[TASK STATEMENT]: Print the lines that run from the line with "R2: 22k (ADJ, VBUS) -> 22k (ADJ, VA)" to the line with "R7: 30k (+5V, EN_N) -> none", keeping both end lines, exactly as they appear in the entries below, and nothing else.

[RAW DATA]:
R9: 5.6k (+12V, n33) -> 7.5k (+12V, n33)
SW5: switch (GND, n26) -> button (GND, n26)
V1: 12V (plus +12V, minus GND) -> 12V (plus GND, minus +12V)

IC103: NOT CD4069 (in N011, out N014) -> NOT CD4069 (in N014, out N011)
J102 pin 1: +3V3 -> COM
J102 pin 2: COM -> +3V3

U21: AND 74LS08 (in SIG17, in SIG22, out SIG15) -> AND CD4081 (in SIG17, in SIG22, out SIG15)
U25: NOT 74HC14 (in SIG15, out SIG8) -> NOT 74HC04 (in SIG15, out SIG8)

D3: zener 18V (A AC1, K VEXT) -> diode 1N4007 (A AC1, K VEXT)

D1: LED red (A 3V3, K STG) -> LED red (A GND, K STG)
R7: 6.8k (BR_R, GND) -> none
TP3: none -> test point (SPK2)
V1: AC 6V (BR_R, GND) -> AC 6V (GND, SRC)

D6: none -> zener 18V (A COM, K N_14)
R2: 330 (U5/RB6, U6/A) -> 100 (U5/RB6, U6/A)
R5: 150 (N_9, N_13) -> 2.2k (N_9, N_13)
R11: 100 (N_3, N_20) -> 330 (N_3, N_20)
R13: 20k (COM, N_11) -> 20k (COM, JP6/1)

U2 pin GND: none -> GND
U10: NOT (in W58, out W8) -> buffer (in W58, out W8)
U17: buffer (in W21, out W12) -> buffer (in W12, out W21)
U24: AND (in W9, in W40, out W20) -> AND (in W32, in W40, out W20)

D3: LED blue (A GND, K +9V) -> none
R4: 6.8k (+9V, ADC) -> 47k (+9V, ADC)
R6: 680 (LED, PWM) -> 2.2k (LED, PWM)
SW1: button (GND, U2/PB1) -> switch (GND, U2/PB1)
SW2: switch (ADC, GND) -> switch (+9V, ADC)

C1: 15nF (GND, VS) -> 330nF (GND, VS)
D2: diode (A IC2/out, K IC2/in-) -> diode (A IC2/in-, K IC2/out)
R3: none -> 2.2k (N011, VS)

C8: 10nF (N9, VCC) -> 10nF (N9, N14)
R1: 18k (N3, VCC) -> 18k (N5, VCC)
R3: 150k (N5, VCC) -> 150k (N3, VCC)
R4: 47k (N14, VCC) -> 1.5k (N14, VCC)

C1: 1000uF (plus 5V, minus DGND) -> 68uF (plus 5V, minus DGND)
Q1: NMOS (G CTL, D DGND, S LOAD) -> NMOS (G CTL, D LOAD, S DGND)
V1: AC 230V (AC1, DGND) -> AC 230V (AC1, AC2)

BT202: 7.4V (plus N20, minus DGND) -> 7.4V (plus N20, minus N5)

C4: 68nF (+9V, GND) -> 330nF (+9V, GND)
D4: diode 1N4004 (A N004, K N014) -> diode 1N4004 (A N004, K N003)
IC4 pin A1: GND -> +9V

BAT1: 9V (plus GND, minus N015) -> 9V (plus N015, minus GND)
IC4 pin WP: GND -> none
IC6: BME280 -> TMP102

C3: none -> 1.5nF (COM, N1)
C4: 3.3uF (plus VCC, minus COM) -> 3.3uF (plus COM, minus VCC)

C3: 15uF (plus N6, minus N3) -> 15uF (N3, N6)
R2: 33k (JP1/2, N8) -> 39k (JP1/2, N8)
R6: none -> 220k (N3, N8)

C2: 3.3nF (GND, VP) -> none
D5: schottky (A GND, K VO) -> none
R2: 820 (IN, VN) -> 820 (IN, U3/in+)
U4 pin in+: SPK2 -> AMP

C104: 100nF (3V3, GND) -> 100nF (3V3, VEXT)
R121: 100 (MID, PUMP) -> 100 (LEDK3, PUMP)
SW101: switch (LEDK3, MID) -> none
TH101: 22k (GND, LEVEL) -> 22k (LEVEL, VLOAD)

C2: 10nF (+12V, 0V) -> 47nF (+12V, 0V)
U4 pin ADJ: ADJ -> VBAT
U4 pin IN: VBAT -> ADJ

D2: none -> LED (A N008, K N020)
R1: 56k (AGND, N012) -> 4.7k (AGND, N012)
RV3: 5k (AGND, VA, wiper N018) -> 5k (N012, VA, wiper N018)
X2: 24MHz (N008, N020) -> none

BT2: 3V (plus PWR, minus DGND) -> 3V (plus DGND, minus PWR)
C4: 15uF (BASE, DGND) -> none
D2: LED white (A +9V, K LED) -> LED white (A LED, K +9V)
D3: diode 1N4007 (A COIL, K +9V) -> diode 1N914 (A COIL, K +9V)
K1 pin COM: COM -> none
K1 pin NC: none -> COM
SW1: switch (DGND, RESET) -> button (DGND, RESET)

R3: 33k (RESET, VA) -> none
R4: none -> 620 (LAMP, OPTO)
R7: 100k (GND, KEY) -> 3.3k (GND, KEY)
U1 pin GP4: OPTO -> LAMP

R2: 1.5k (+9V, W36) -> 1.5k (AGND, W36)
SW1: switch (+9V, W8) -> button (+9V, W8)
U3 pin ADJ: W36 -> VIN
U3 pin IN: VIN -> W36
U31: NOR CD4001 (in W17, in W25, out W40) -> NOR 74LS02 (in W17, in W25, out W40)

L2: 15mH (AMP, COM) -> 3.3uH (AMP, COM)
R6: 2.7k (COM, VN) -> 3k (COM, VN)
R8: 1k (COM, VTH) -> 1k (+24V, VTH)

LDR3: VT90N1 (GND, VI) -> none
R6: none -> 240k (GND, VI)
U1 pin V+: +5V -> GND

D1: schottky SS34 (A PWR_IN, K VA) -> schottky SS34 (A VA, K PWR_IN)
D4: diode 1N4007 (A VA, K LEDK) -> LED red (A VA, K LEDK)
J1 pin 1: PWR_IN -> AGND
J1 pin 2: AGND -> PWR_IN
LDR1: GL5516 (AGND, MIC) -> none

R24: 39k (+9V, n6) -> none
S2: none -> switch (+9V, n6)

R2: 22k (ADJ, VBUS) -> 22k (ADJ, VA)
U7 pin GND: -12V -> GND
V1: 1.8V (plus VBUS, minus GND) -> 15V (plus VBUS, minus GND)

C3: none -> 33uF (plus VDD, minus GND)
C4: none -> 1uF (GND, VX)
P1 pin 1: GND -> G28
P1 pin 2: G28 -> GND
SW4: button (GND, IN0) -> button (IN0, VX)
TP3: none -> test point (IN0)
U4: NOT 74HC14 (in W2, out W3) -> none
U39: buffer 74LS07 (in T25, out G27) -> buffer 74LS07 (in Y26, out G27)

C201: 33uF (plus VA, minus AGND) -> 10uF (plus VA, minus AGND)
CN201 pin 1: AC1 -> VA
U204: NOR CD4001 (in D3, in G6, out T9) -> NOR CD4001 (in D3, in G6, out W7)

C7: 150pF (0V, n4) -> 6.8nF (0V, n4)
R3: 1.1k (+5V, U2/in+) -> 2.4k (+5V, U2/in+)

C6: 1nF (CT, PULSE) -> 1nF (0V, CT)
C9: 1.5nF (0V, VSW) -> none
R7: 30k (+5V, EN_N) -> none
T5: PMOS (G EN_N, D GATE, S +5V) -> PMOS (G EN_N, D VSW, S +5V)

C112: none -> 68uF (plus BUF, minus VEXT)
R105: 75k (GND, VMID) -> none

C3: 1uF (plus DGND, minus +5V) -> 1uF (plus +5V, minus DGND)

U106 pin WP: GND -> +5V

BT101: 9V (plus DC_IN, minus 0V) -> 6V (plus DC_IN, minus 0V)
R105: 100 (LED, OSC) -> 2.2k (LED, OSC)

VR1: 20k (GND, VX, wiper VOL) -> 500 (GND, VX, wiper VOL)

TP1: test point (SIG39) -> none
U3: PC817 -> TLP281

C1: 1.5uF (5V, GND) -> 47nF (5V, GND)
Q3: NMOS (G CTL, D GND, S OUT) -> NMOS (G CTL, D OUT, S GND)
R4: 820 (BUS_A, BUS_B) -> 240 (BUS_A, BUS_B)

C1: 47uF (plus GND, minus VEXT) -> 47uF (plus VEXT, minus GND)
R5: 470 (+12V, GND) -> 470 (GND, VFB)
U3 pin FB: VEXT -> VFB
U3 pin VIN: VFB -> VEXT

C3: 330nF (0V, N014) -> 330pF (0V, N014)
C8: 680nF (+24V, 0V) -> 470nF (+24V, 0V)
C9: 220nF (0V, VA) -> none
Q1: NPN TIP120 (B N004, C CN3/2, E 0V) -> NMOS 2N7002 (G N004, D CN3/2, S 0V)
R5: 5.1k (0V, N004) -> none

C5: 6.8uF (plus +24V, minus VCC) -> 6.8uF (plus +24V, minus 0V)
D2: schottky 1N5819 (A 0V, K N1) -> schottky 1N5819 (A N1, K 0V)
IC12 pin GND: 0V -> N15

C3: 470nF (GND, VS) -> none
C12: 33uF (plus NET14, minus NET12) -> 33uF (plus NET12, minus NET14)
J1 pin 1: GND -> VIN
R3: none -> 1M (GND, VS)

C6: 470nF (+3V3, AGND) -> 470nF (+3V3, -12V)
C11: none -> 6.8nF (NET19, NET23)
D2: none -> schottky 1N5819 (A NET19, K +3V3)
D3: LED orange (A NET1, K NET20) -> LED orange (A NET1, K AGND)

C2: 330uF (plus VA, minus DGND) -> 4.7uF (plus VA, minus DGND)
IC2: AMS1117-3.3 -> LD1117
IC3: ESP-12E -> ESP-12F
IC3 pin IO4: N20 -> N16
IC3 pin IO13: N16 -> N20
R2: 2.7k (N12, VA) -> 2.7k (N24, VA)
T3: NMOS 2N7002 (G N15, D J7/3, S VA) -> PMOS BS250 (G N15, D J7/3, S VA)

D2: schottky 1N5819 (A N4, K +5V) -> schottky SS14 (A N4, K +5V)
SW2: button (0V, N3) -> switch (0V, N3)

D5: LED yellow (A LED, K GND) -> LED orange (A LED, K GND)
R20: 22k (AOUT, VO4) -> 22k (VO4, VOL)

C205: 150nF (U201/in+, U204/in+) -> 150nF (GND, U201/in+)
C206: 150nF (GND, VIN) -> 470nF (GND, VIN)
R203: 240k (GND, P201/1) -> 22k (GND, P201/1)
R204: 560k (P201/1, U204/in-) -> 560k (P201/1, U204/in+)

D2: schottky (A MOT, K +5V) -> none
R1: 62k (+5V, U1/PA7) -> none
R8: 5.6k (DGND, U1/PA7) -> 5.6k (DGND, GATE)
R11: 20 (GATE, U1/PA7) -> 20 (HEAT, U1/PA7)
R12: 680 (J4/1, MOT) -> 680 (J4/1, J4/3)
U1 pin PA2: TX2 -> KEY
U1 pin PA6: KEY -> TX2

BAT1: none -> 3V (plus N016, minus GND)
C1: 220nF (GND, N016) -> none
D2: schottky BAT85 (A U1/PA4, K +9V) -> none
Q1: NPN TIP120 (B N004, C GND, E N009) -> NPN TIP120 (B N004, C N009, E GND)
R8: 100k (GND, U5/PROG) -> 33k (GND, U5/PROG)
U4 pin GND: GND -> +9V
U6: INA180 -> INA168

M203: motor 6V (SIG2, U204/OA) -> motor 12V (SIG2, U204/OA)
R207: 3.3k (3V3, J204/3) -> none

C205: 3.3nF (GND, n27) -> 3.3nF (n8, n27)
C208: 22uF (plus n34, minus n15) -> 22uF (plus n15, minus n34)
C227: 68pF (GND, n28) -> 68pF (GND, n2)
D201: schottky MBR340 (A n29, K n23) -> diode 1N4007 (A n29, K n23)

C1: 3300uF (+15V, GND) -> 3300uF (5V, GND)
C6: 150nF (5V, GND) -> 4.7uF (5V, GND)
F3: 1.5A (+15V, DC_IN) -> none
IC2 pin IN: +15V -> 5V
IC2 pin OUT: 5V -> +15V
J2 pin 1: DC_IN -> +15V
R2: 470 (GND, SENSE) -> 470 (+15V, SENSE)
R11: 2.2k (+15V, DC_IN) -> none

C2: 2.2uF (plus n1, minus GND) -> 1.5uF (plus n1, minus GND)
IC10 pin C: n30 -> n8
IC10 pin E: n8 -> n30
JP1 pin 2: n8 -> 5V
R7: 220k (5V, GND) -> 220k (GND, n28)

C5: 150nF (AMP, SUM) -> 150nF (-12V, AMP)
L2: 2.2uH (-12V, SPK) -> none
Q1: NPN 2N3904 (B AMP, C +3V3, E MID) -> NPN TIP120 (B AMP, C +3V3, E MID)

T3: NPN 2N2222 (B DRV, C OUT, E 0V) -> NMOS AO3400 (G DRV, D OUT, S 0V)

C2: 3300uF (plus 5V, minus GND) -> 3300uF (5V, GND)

[TASK RESULT]:
R2: 22k (ADJ, VBUS) -> 22k (ADJ, VA)
U7 pin GND: -12V -> GND
V1: 1.8V (plus VBUS, minus GND) -> 15V (plus VBUS, minus GND)

C3: none -> 33uF (plus VDD, minus GND)
C4: none -> 1uF (GND, VX)
P1 pin 1: GND -> G28
P1 pin 2: G28 -> GND
SW4: button (GND, IN0) -> button (IN0, VX)
TP3: none -> test point (IN0)
U4: NOT 74HC14 (in W2, out W3) -> none
U39: buffer 74LS07 (in T25, out G27) -> buffer 74LS07 (in Y26, out G27)

C201: 33uF (plus VA, minus AGND) -> 10uF (plus VA, minus AGND)
CN201 pin 1: AC1 -> VA
U204: NOR CD4001 (in D3, in G6, out T9) -> NOR CD4001 (in D3, in G6, out W7)

C7: 150pF (0V, n4) -> 6.8nF (0V, n4)
R3: 1.1k (+5V, U2/in+) -> 2.4k (+5V, U2/in+)

C6: 1nF (CT, PULSE) -> 1nF (0V, CT)
C9: 1.5nF (0V, VSW) -> none
R7: 30k (+5V, EN_N) -> none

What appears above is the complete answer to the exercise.